§ **Available data**
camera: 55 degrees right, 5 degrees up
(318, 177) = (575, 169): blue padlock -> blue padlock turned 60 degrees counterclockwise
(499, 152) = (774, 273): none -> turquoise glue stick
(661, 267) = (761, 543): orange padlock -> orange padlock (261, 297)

§ **Task requirements**
Return, from the data, each line where the string "padlock" occurs.

§ **Exercise output**
(318, 177) = (575, 169): blue padlock -> blue padlock turned 60 degrees counterclockwise
(661, 267) = (761, 543): orange padlock -> orange padlock (261, 297)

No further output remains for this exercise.